> _THE PROBLEM_: From the line containing "MATRIX: MAX7219 -> FC-16" through the last line of the entries below, repeat each line word for word and leave out the rest.

> _DATA FOR ANALYSIS_:
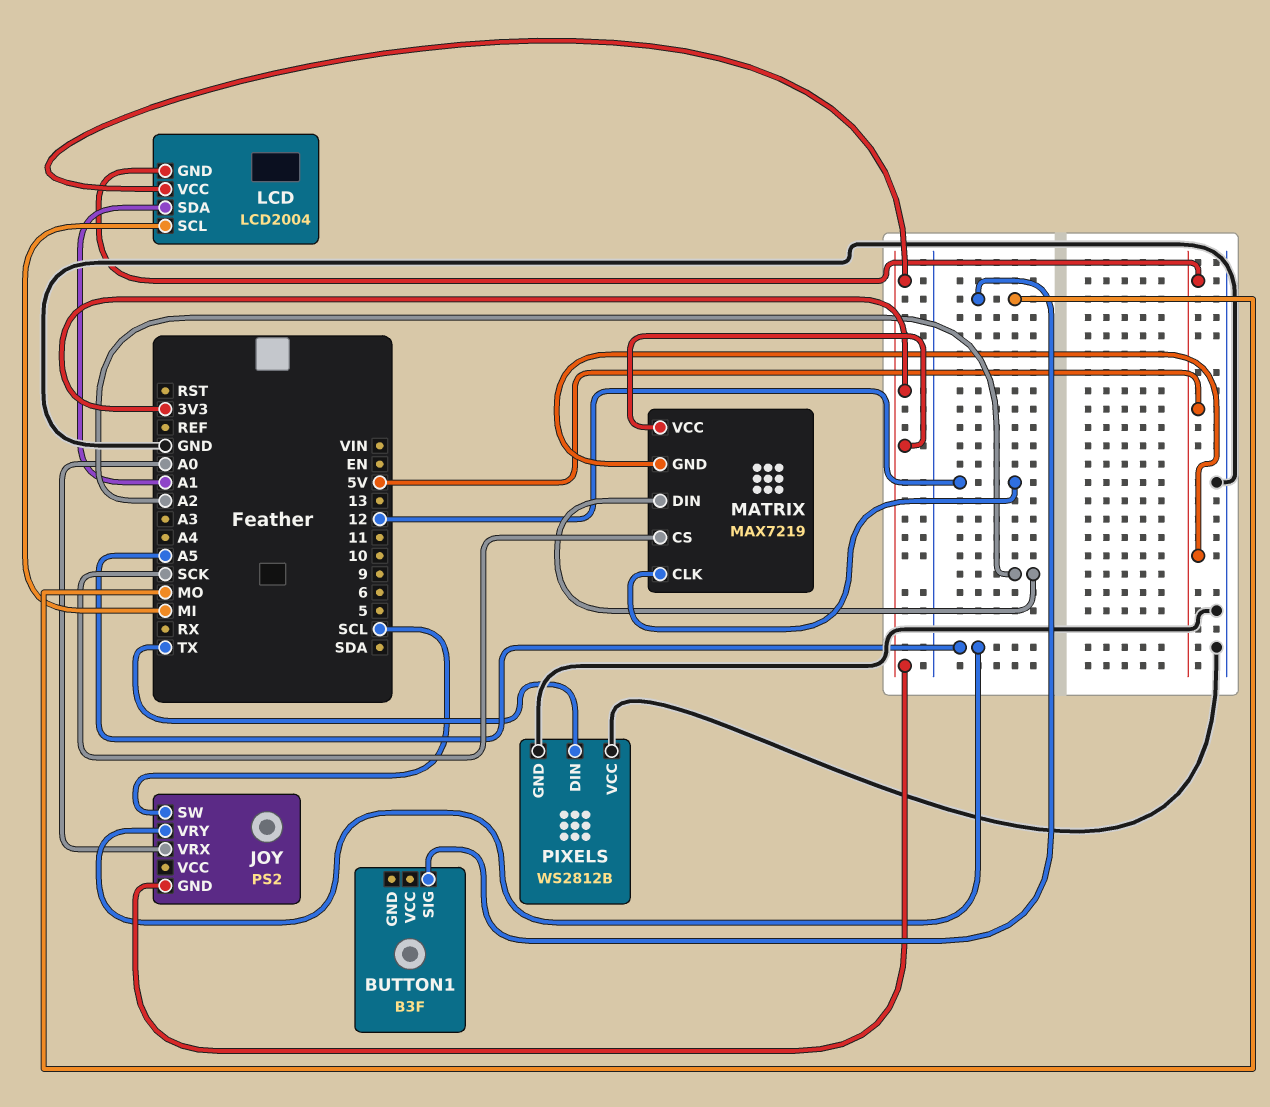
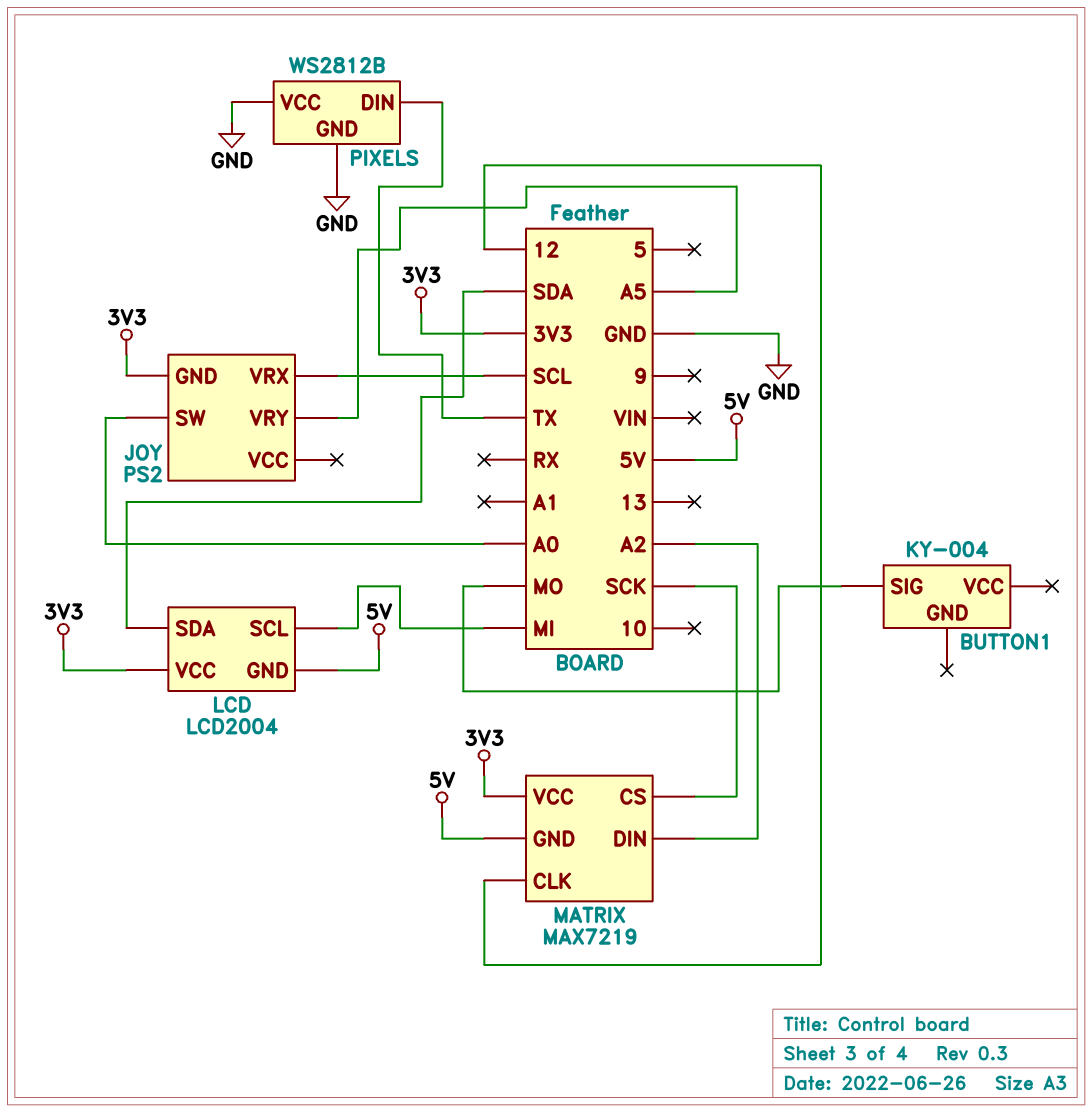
BUTTON1: B3F -> KY-004
JOY pin SW: SCL -> A0
JOY pin VRX: A0 -> SCL
LCD pin SDA: A1 -> SDA

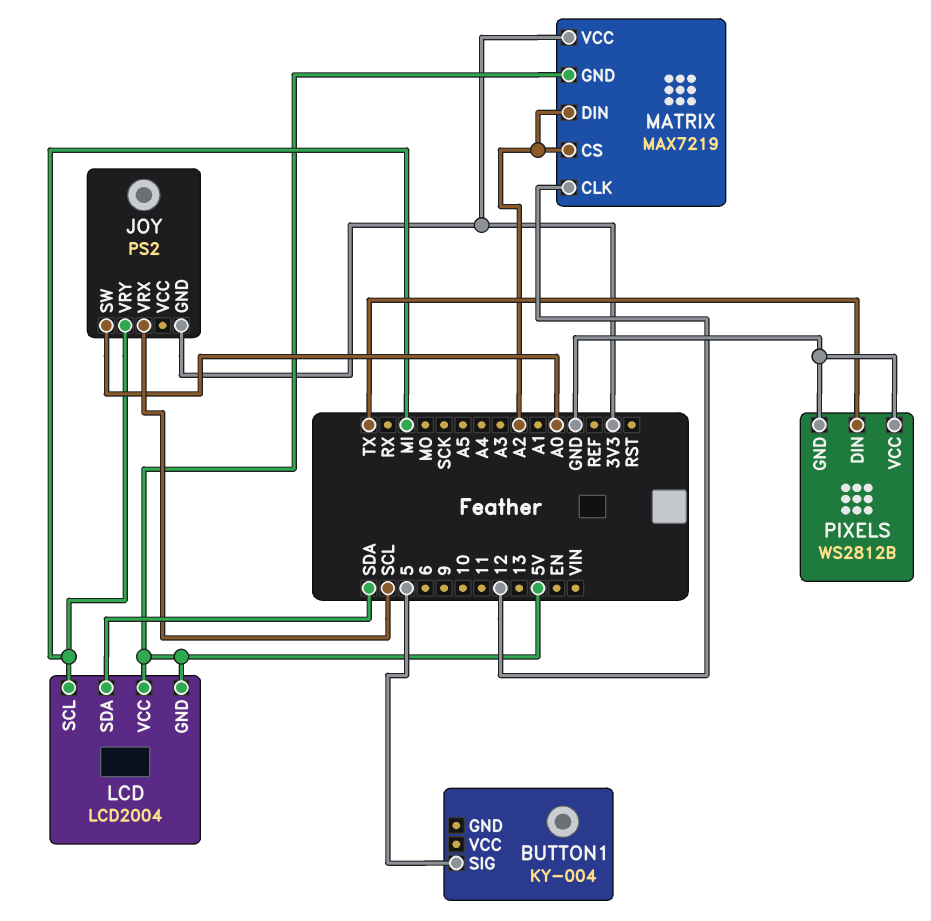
BUTTON1 pin SIG: MO -> 5
JOY pin VRY: A5 -> MI
LCD pin VCC: 3V3 -> 5V
MATRIX pin CS: SCK -> A2

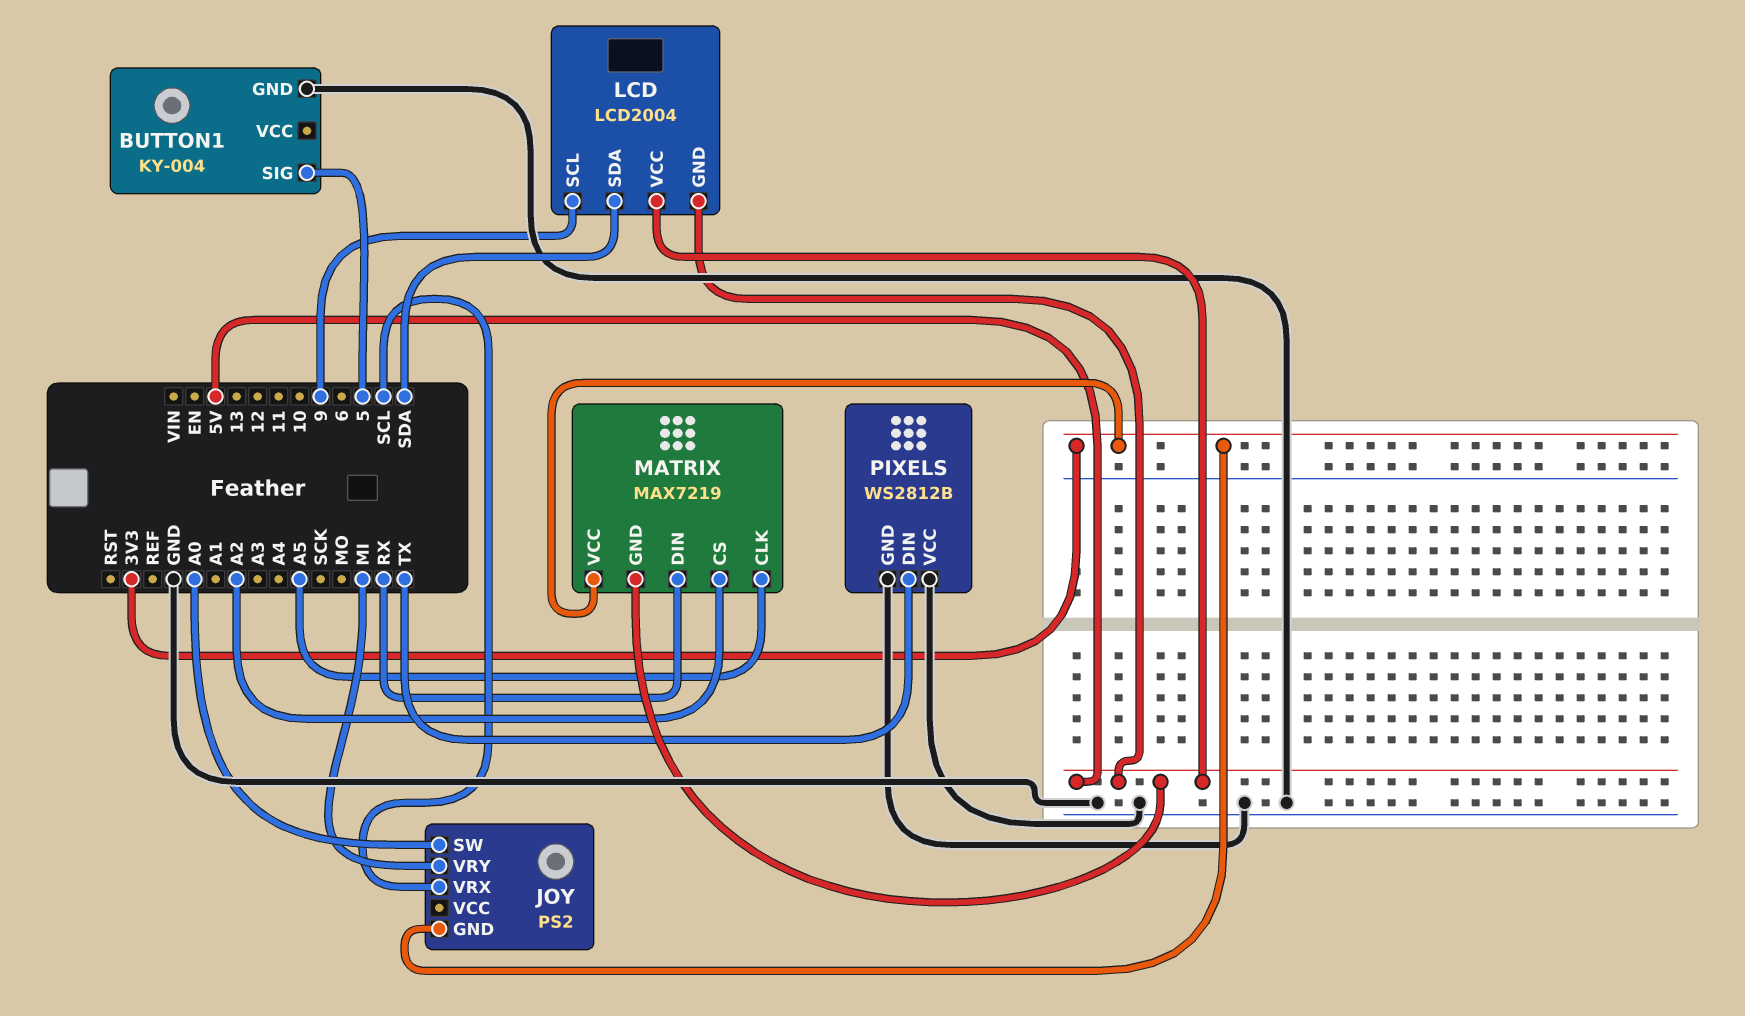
BUTTON1 pin GND: none -> GND
LCD pin SCL: MI -> 9
MATRIX pin CLK: 12 -> A5
MATRIX pin DIN: A2 -> RX

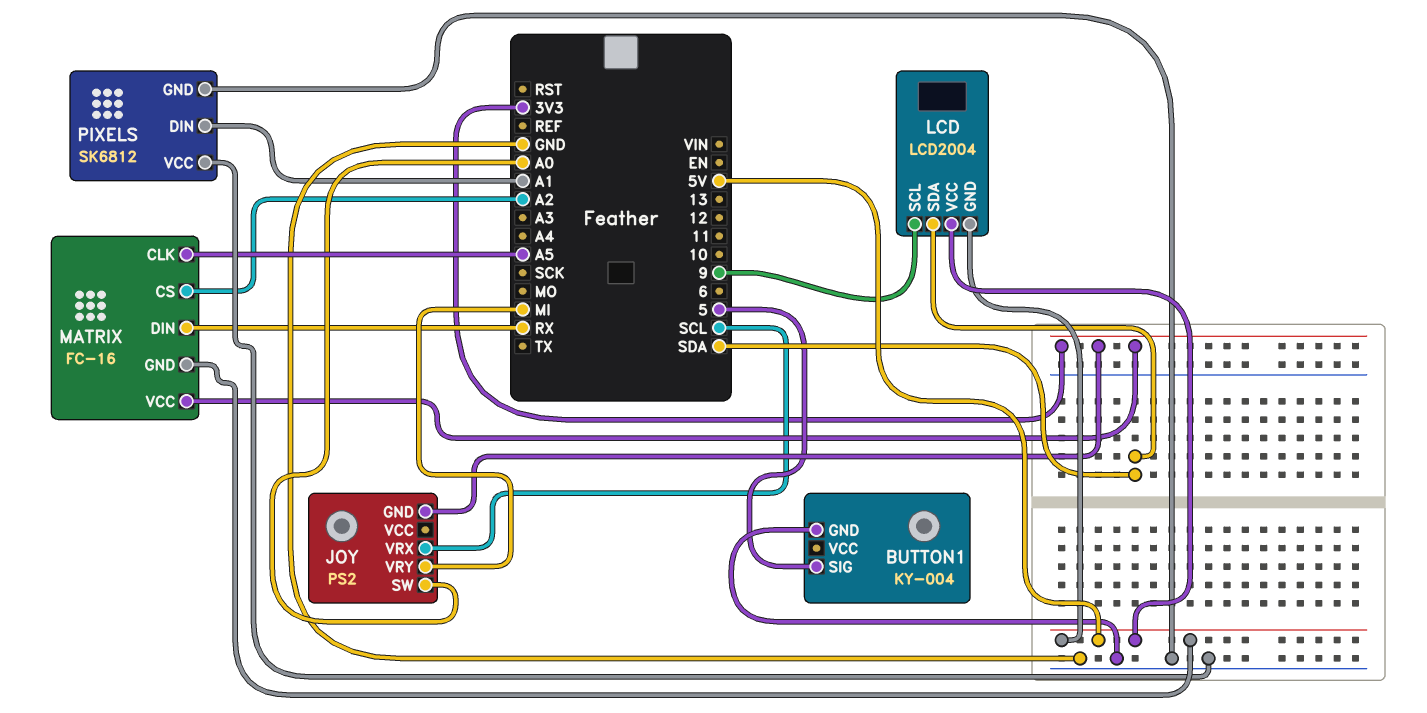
MATRIX: MAX7219 -> FC-16
PIXELS: WS2812B -> SK6812
PIXELS pin DIN: TX -> A1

> _SOLUTION TO THE PROBLEM_:
MATRIX: MAX7219 -> FC-16
PIXELS: WS2812B -> SK6812
PIXELS pin DIN: TX -> A1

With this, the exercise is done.